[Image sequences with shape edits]

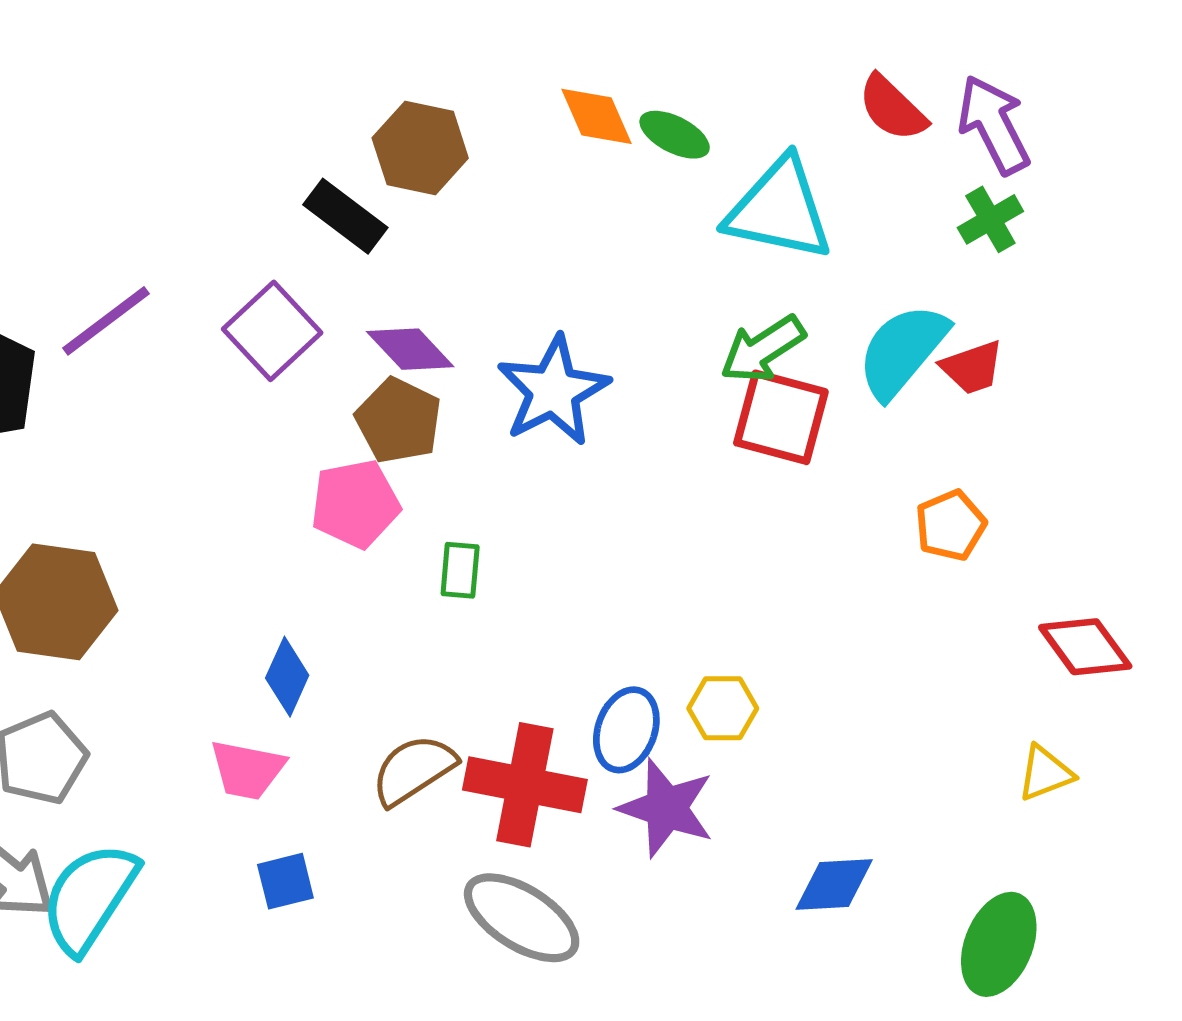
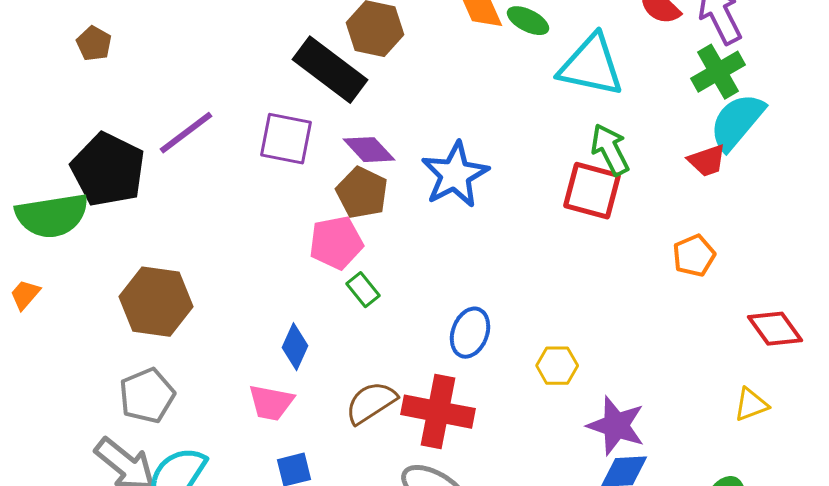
black rectangle: (345, 216) -> (330, 70), size x1.5
green cross: (990, 219) -> (718, 72), size x1.4
purple square: (272, 331) -> (286, 139), turned -36
green arrow: (763, 349) -> (610, 150), moved, turned 96
cyan semicircle: (902, 351) -> (737, 122), moved
green rectangle: (460, 570) -> (363, 290), moved, turned -44
blue ellipse: (626, 730) -> (470, 333), moved
purple star: (666, 808) -> (616, 426), moved

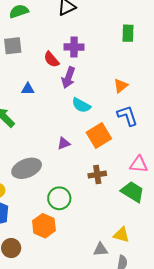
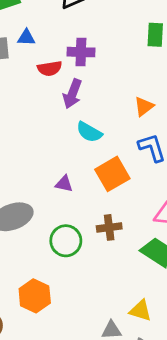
red semicircle: (51, 59) -> (50, 68), turned -60
blue triangle: (28, 89) -> (26, 38), moved
purple triangle: (64, 143) -> (64, 184), turned 32
green circle: (59, 198) -> (66, 241), moved

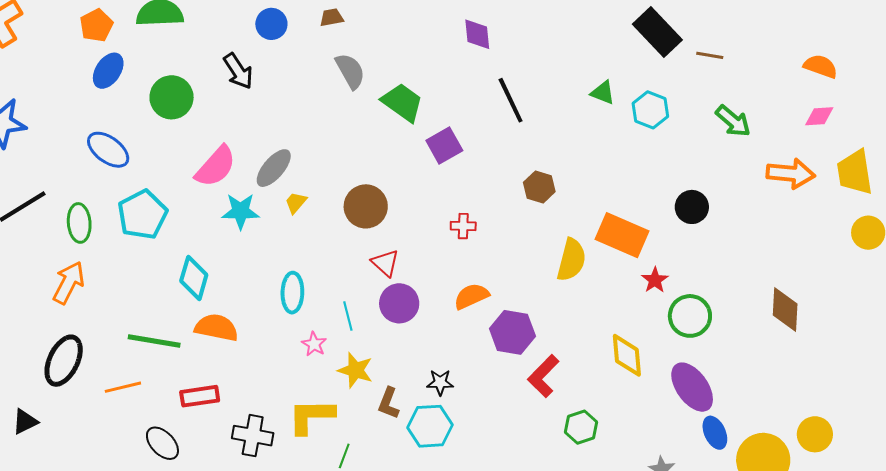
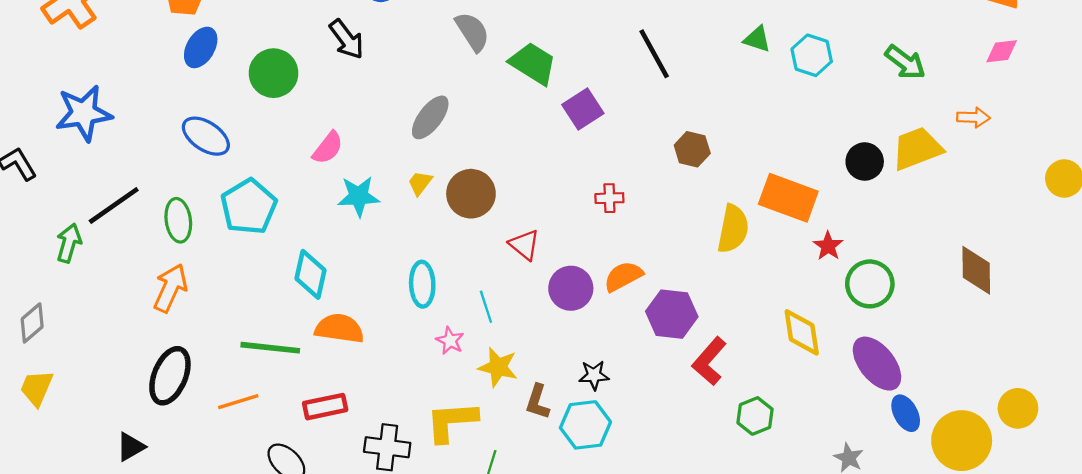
pink semicircle: (216, 167) -> (328, 148), size x0.7
gray ellipse: (274, 168) -> (430, 117), moved
yellow trapezoid: (855, 172) -> (917, 149), moved, turned 81
orange arrow: (791, 174) -> (973, 117), size x0.6
brown circle: (366, 206) -> (471, 194), moved
purple circle: (399, 303) -> (571, 288), moved

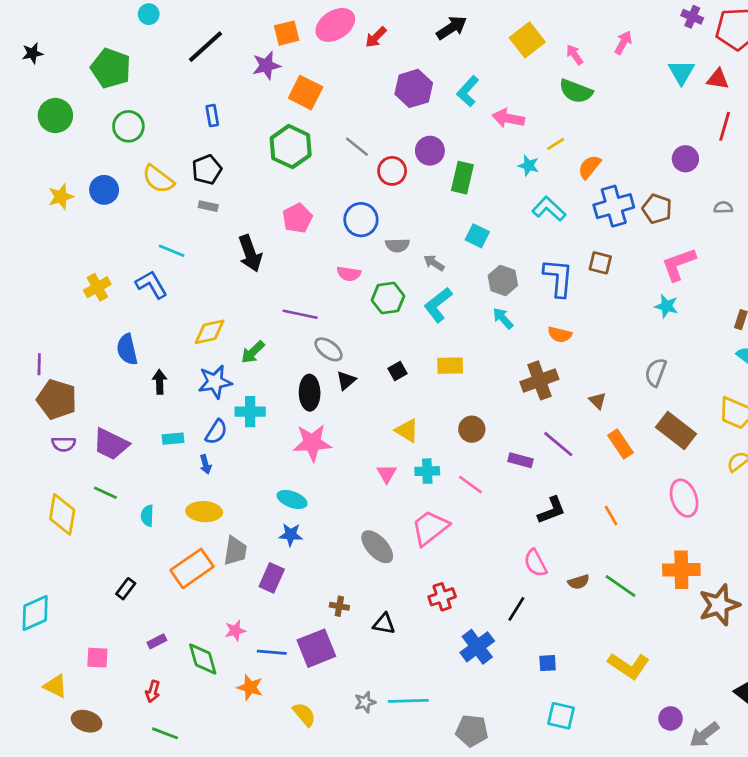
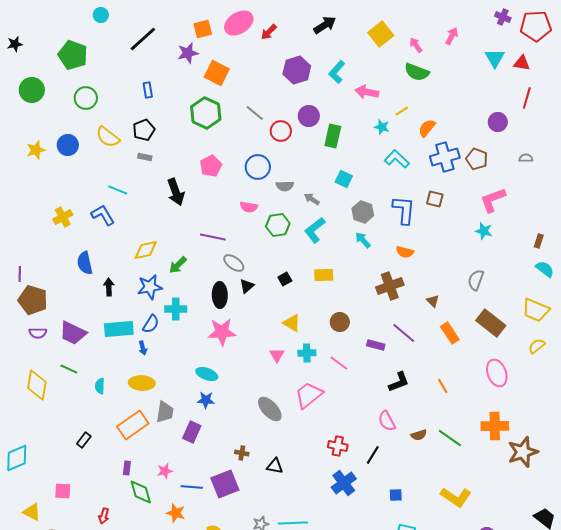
cyan rectangle: (173, 439) -> (119, 329), size x1.8
red cross: (442, 597) -> (338, 446), moved, turned 30
purple rectangle: (157, 641) -> (127, 468), moved, turned -56

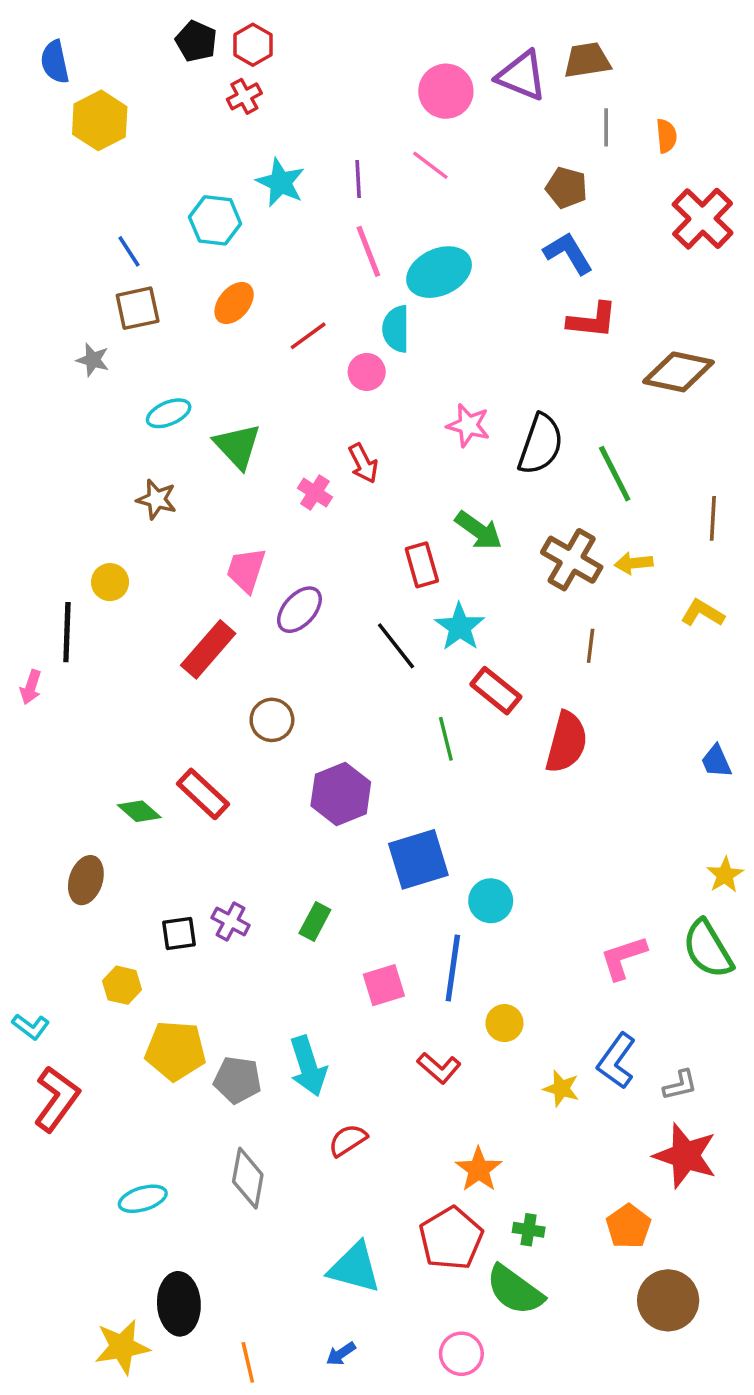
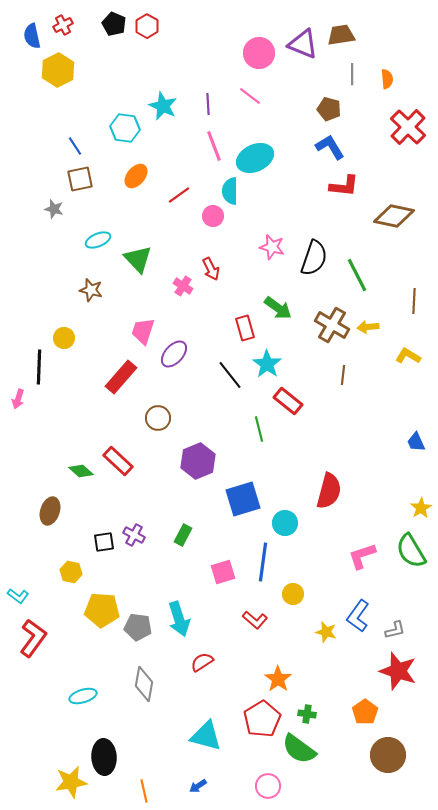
red cross: (244, 96) -> (63, 25), moved
red semicircle: (566, 742) -> (329, 491), moved

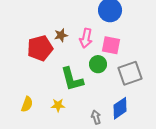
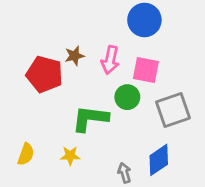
red pentagon: (40, 48) -> (44, 74), turned 30
green L-shape: (72, 79) -> (90, 119), turned 112

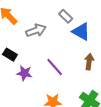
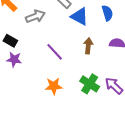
purple star: (24, 73) -> (14, 59), moved

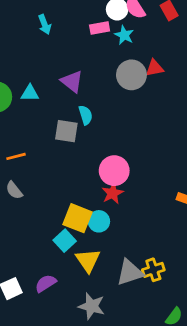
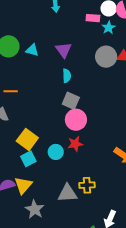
gray square: (66, 131) -> (71, 101), moved
red star: (113, 193) -> (75, 144), moved
yellow square: (78, 218) -> (27, 139), moved
yellow triangle: (88, 260) -> (23, 185), moved
yellow cross: (153, 270) -> (87, 185), moved

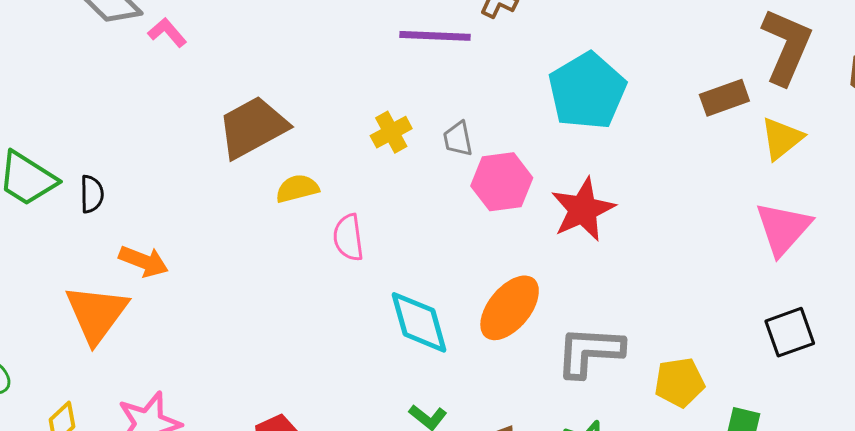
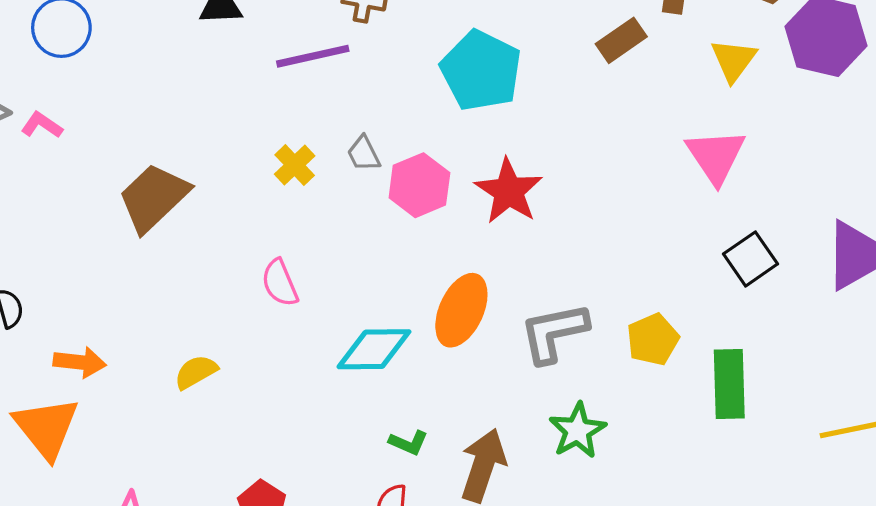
yellow triangle: (782, 138) -> (733, 60), moved
yellow semicircle: (297, 189) -> (196, 372), moved
cyan diamond: (419, 322) -> (374, 349), turned -60

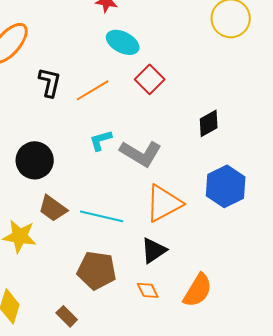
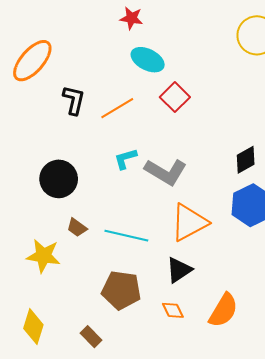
black diamond: (209, 123) -> (246, 160), moved
brown trapezoid: (53, 208) -> (77, 227), size x0.7

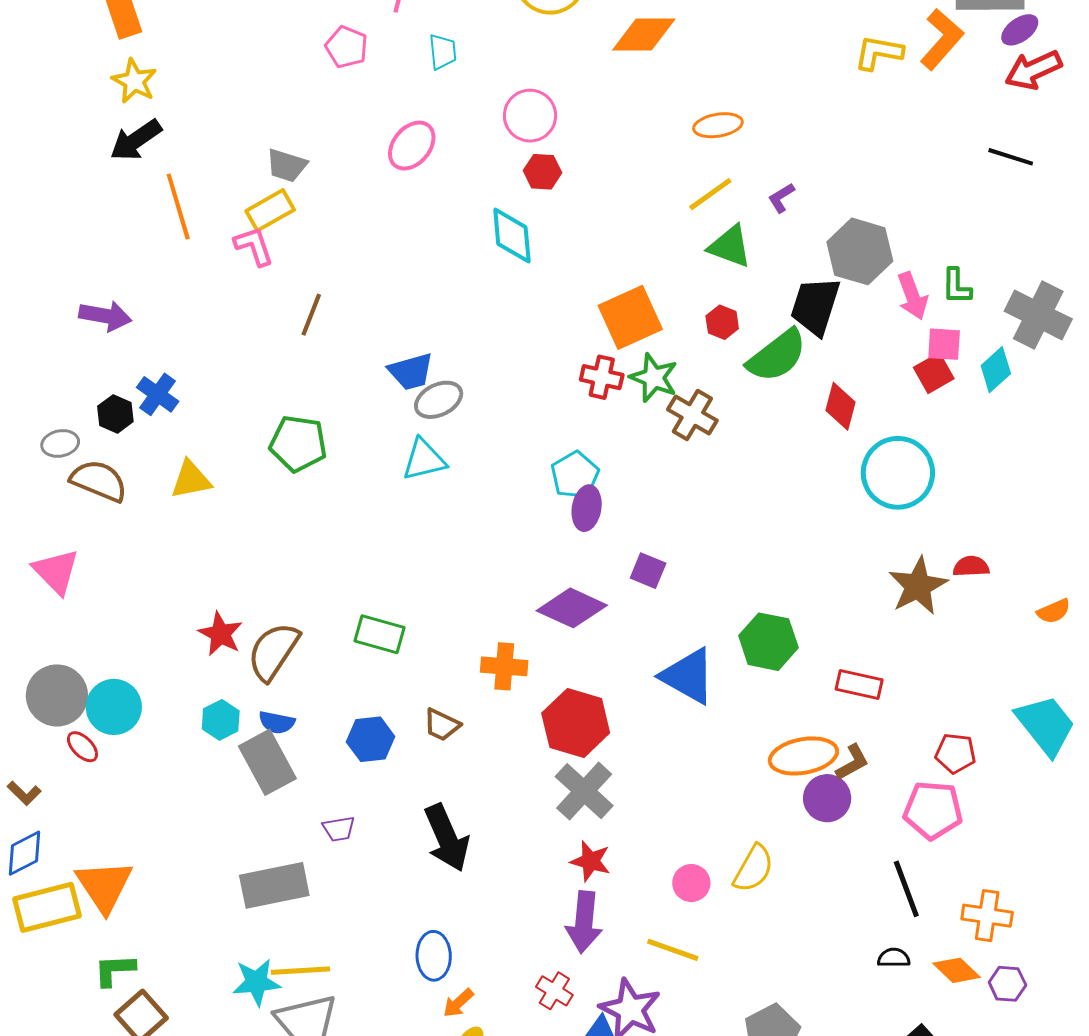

Requirement: Each line of the data that contains "cyan" belongs in the answer.

Exercise result:
cyan semicircle: (902, 351) -> (737, 122), moved
cyan rectangle: (173, 439) -> (119, 329), size x1.8
cyan diamond: (419, 322) -> (374, 349), turned -60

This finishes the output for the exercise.